▸ Your goal
Images don't belong in the copy. Output the rest of the data exactly.

▸ The data
--------------------------------------------------
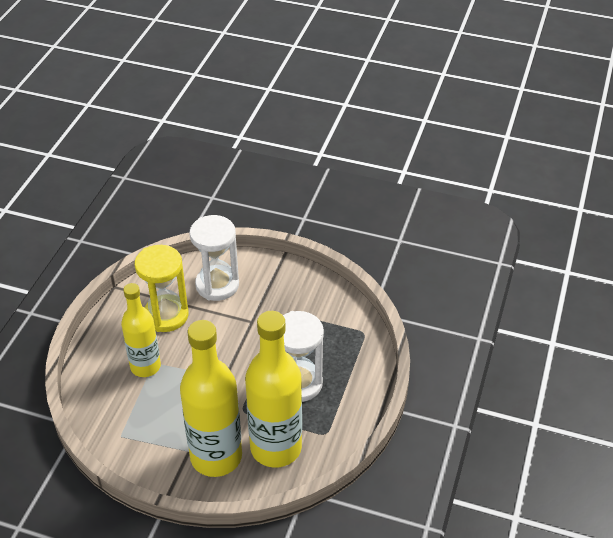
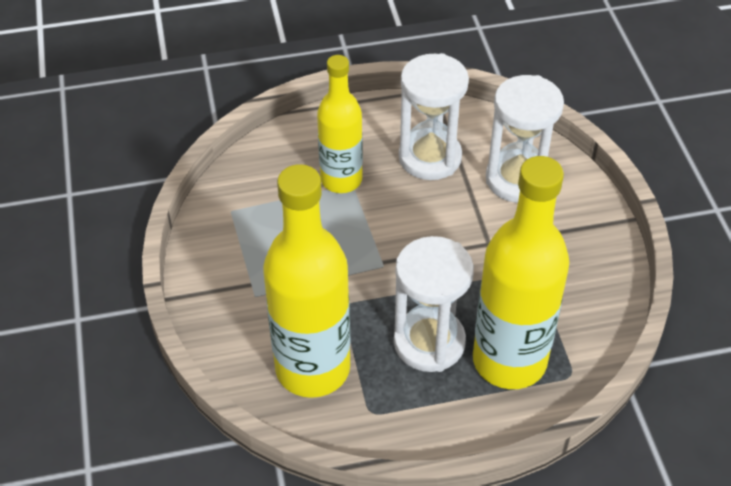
camera: 60 degrees right, 5 degrees up
(166, 315) = (430, 157): yellow hourglass -> white hourglass
(216, 457) = (260, 314): yellow bottle -> yellow bottle (509, 360)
--------------------------------------------------
▸ Solved problem
camera: 60 degrees right, 5 degrees up
(166, 315) = (430, 157): yellow hourglass -> white hourglass
(216, 457) = (260, 314): yellow bottle -> yellow bottle (509, 360)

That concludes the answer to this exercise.